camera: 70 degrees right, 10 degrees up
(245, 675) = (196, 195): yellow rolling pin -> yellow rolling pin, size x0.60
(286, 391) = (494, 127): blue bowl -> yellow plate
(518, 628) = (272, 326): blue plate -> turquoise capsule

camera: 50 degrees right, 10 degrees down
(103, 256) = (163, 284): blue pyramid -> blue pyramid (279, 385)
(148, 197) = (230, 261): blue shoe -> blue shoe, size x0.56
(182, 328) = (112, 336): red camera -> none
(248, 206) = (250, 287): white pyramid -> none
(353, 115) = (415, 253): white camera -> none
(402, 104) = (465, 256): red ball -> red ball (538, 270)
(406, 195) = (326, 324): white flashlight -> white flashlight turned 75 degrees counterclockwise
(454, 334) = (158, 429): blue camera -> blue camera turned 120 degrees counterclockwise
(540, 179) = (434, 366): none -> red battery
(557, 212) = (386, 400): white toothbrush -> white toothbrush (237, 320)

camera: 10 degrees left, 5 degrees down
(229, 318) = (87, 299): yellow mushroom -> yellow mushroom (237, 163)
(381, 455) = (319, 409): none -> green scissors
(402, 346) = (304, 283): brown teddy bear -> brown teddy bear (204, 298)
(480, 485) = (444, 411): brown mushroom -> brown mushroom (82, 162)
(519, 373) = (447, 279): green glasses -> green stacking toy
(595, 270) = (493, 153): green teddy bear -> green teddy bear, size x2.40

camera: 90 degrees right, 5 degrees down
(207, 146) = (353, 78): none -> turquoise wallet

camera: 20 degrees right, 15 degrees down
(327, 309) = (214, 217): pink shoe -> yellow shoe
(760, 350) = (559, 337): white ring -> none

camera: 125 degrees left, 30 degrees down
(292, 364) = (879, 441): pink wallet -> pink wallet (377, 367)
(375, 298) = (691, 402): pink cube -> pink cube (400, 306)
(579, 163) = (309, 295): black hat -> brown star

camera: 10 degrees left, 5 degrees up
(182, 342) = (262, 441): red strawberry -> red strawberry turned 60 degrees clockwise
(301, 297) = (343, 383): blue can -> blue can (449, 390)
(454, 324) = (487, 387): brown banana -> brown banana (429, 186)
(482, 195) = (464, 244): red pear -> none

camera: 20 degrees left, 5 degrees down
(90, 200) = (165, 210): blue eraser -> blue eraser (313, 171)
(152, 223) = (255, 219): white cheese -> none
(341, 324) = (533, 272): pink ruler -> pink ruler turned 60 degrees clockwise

WHAT IS REQUIRED
Beginning at the line with "(519, 373) = (447, 279): green" and stopping after the line with "camera: 20 degrees right, 15 degrees down", please write out every line of the data above exactly and nothing else.

RESULT BELOW
(519, 373) = (447, 279): green glasses -> green stacking toy
(595, 270) = (493, 153): green teddy bear -> green teddy bear, size x2.40

camera: 90 degrees right, 5 degrees down
(207, 146) = (353, 78): none -> turquoise wallet

camera: 20 degrees right, 15 degrees down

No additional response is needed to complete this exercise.